**Exercise goal:** This exercise calls for all the entries that follow to be set down exactly, without their images.

Data excerpts
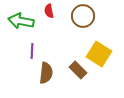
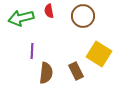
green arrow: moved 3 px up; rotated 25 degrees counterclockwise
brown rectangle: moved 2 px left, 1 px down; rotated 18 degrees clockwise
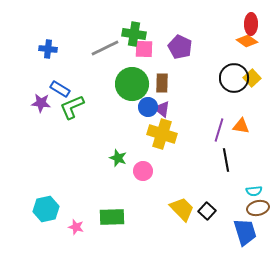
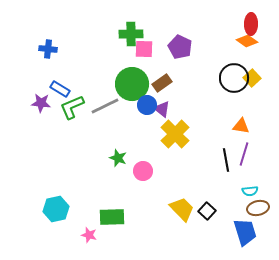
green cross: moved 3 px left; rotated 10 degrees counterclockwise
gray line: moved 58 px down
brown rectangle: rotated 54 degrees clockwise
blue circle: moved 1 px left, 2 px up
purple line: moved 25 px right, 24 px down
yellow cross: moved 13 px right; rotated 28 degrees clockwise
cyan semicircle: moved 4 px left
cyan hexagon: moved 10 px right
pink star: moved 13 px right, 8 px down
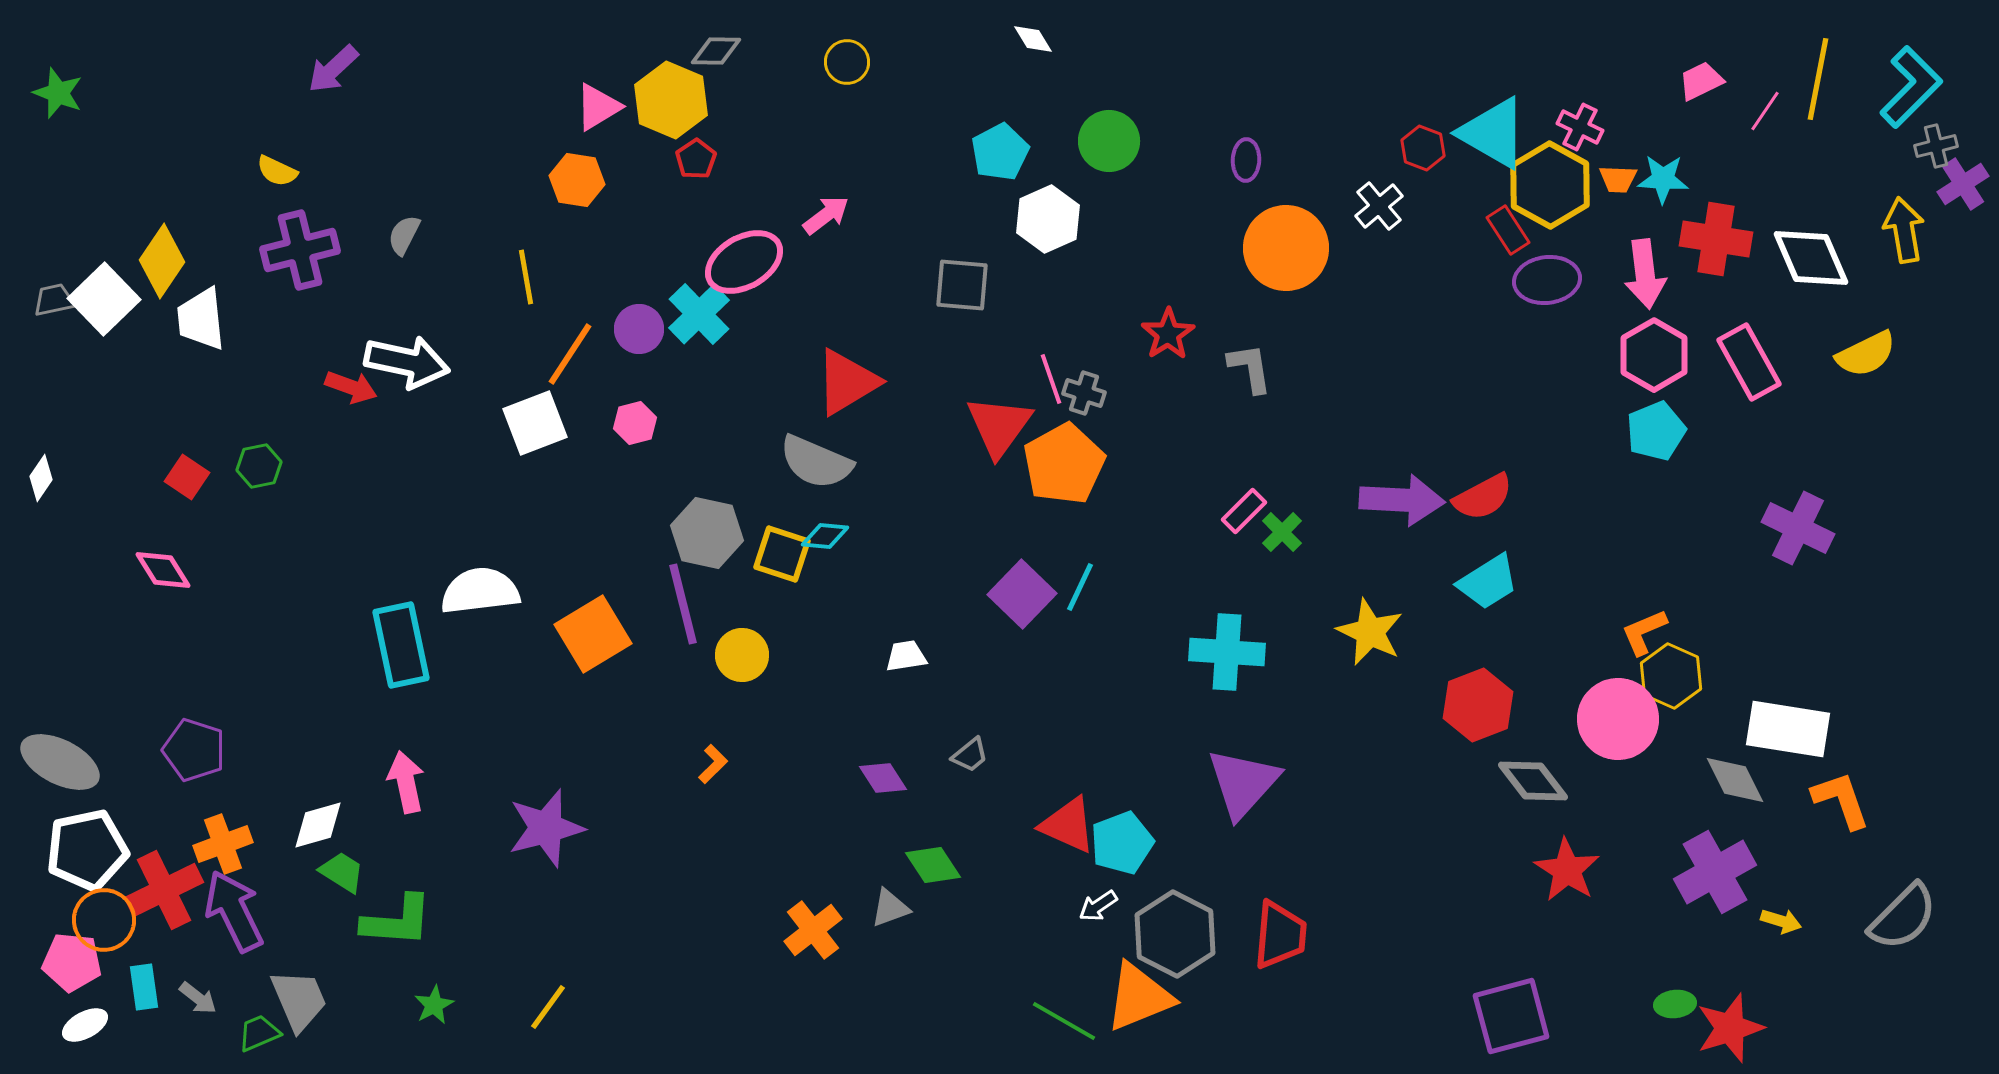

**Written response:**
green arrow: moved 3 px up; rotated 25 degrees counterclockwise
brown rectangle: moved 2 px left, 1 px down; rotated 18 degrees clockwise
green cross: moved 3 px left; rotated 10 degrees counterclockwise
gray line: moved 58 px down
brown rectangle: rotated 54 degrees clockwise
blue circle: moved 1 px left, 2 px up
purple line: moved 25 px right, 24 px down
yellow cross: moved 13 px right; rotated 28 degrees clockwise
cyan semicircle: moved 4 px left
cyan hexagon: moved 10 px right
pink star: moved 13 px right, 8 px down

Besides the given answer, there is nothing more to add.